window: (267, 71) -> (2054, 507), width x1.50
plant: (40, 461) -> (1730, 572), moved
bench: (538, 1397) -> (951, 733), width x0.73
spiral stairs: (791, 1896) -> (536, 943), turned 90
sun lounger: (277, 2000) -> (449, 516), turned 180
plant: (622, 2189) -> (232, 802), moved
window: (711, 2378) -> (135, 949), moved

▶ **Problem to solve**:
Search the entries above for the string "plant". Copy each line in which it appears.

▶ **Response area**:
plant: (40, 461) -> (1730, 572), moved
plant: (622, 2189) -> (232, 802), moved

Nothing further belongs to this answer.